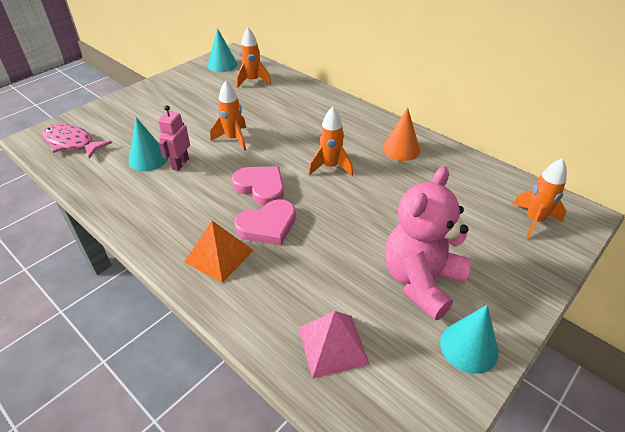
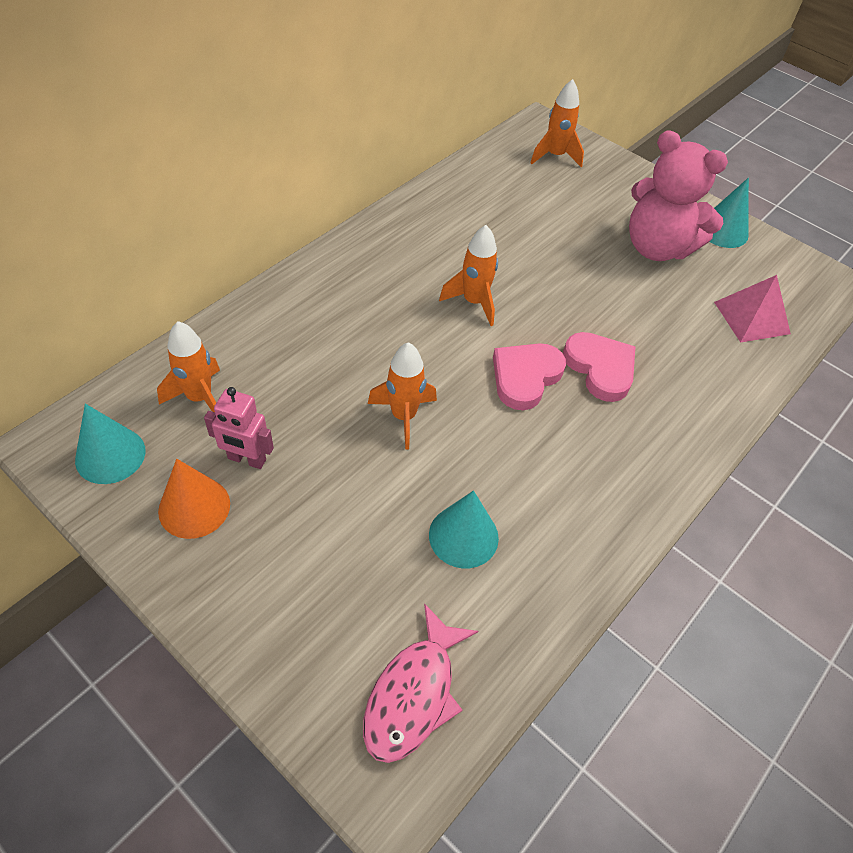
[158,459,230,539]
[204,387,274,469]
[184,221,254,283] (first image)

* * *

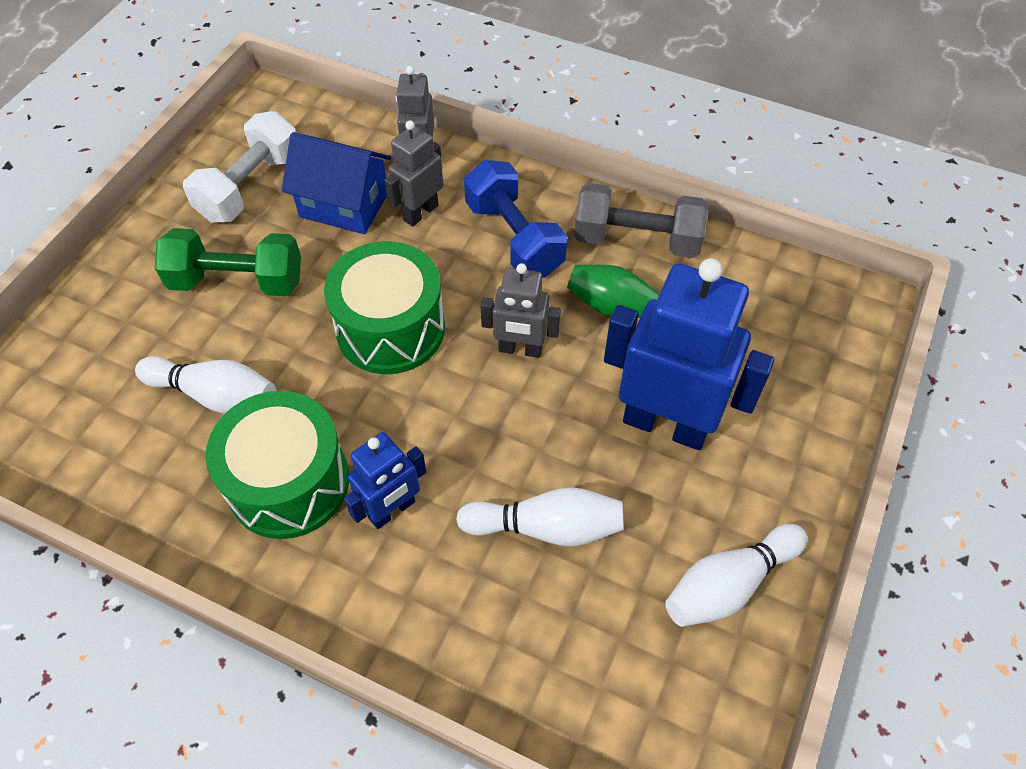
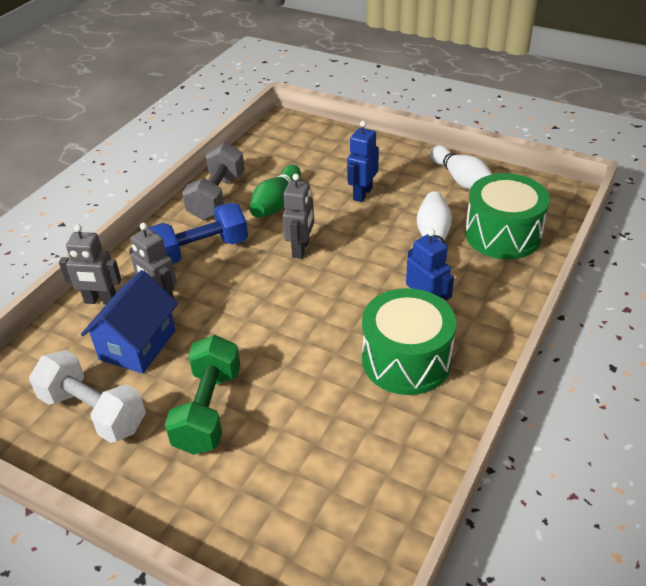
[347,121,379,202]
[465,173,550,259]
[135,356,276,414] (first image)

### What you will do
Would you copy, unchanged, the stretch of the records above that begins at the line containing "[347,121,379,202]" and ends at the line containing "[135,356,276,414] (first image)", and only that?

### Exercise output
[347,121,379,202]
[465,173,550,259]
[135,356,276,414] (first image)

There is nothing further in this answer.